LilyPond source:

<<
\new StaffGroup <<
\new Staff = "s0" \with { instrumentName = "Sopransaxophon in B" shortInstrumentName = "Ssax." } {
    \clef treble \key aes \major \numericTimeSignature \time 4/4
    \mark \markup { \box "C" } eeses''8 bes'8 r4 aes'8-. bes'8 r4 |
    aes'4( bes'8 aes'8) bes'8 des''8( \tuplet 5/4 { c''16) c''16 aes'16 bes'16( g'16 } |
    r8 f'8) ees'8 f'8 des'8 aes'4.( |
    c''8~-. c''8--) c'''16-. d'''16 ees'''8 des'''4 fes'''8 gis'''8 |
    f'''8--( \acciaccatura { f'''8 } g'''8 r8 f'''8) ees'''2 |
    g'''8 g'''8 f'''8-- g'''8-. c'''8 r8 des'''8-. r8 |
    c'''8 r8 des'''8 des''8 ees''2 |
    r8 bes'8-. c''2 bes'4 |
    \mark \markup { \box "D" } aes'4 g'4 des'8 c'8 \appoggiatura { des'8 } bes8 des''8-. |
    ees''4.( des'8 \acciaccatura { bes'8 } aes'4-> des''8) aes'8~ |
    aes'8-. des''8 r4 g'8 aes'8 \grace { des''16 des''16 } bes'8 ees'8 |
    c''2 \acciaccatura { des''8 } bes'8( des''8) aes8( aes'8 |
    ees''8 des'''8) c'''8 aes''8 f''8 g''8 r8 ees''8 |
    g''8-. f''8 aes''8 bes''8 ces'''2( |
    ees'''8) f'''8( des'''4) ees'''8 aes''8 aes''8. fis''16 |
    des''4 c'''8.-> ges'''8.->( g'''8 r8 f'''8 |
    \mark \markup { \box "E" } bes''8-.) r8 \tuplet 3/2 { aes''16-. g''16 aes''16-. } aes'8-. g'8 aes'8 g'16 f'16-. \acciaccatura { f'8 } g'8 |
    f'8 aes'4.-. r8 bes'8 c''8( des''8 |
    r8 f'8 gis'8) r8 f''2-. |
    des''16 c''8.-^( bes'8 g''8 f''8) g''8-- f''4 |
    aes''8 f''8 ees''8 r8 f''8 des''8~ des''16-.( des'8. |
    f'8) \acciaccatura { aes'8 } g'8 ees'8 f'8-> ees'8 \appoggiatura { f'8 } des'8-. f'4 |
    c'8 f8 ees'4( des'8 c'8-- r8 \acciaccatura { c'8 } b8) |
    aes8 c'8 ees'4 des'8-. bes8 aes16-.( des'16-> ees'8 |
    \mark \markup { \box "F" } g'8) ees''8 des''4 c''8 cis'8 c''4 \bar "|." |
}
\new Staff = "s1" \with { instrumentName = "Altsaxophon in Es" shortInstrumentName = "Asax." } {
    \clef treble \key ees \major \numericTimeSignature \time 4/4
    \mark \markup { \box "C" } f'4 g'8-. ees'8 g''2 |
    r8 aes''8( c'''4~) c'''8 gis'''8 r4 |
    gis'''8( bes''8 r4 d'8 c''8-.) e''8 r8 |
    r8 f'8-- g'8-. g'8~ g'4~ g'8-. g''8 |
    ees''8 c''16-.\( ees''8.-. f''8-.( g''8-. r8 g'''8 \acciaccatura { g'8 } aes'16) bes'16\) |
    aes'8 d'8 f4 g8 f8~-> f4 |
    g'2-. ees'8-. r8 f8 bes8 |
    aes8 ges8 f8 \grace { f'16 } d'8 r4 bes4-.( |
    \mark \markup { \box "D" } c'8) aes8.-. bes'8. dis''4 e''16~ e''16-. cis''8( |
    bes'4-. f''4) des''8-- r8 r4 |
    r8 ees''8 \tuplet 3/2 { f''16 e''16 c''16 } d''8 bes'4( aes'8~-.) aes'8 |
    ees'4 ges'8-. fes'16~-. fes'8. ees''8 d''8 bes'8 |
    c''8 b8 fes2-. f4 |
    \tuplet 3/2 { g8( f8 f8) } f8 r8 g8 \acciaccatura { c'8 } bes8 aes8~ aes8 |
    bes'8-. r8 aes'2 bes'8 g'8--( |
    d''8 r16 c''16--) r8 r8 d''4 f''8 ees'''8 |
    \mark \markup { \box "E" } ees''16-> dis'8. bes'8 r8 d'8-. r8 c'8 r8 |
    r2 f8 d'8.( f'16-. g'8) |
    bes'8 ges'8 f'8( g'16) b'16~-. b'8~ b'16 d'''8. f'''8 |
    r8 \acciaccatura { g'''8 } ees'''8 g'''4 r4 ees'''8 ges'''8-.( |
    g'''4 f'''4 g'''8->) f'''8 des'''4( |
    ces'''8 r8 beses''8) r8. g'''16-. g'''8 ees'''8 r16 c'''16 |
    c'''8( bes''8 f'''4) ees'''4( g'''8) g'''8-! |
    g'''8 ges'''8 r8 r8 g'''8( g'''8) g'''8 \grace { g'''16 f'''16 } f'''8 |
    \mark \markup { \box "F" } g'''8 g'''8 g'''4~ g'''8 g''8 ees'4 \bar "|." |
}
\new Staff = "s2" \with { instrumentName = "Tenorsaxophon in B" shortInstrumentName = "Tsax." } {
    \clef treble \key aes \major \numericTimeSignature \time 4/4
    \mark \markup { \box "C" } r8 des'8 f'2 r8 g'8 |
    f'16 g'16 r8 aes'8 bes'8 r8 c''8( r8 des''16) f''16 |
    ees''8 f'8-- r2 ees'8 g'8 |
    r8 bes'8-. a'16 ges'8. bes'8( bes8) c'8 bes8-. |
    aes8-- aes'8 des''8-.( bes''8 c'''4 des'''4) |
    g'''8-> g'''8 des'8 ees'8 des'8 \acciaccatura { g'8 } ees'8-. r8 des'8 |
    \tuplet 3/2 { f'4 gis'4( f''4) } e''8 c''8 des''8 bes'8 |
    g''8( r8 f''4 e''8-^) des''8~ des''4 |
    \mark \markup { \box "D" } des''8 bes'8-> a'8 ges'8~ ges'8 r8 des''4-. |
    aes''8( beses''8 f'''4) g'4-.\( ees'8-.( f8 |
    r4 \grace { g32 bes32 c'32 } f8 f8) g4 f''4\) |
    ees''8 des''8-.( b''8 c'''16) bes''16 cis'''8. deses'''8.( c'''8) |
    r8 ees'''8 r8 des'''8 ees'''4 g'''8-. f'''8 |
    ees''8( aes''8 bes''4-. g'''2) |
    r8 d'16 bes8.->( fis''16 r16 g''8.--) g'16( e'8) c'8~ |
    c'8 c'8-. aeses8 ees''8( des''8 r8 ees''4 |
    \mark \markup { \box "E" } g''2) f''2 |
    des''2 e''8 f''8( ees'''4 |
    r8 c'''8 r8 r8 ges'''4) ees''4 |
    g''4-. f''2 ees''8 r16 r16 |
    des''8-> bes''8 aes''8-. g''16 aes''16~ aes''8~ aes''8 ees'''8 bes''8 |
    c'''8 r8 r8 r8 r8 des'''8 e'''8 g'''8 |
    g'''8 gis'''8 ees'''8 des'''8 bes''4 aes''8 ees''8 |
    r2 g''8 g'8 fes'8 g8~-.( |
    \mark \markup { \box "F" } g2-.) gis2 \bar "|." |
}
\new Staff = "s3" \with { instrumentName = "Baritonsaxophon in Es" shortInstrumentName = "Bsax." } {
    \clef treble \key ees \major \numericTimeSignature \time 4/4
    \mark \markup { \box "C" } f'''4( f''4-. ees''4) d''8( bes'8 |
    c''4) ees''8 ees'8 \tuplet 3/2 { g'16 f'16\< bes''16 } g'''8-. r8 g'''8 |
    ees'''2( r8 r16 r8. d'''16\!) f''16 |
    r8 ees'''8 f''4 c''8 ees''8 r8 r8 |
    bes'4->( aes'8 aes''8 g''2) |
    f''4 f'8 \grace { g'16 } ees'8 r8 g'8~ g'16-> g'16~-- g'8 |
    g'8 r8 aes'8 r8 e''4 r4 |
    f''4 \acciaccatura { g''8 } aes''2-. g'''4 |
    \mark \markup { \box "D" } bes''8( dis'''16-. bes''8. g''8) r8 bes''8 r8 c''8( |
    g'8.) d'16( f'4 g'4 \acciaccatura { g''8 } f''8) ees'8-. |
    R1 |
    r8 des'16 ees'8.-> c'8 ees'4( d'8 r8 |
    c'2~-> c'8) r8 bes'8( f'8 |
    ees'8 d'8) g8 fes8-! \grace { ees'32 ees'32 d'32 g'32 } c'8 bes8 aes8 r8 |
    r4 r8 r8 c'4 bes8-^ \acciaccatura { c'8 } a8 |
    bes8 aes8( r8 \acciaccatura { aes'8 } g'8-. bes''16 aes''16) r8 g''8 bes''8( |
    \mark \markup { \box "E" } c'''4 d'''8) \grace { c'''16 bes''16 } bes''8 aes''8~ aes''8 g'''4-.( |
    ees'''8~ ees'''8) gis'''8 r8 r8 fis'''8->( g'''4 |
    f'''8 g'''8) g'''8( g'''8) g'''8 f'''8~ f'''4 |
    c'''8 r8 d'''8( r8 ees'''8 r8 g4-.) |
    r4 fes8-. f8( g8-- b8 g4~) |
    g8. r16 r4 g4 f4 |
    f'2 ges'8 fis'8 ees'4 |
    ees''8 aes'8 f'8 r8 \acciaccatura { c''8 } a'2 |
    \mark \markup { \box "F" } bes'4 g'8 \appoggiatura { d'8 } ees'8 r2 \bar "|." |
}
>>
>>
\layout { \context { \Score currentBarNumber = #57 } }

#### What you have to do:
Pull out every line of the LilyPond source above that contains the string "instrumentName".

#### Answer to the task:
\new Staff = "s0" \with { instrumentName = "Sopransaxophon in B" shortInstrumentName = "Ssax." } {
\new Staff = "s1" \with { instrumentName = "Altsaxophon in Es" shortInstrumentName = "Asax." } {
\new Staff = "s2" \with { instrumentName = "Tenorsaxophon in B" shortInstrumentName = "Tsax." } {
\new Staff = "s3" \with { instrumentName = "Baritonsaxophon in Es" shortInstrumentName = "Bsax." } {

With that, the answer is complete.